Exercise description
Every line in the records below between the one holding "none -> lime brick B9 level 1" and the one holding "none -> green brick J5 level 1", inclusive, is to be set down exactly; all other lines are to be left out.
-.-.-
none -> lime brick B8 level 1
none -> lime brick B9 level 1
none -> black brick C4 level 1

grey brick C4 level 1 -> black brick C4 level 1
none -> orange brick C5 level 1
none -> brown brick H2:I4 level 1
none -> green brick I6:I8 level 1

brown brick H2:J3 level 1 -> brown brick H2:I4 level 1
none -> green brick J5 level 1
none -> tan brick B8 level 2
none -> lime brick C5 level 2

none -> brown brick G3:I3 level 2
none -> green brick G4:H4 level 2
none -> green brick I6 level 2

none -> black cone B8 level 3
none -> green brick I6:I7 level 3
-.-.-
Exercise solution
none -> lime brick B9 level 1
none -> black brick C4 level 1

grey brick C4 level 1 -> black brick C4 level 1
none -> orange brick C5 level 1
none -> brown brick H2:I4 level 1
none -> green brick I6:I8 level 1

brown brick H2:J3 level 1 -> brown brick H2:I4 level 1
none -> green brick J5 level 1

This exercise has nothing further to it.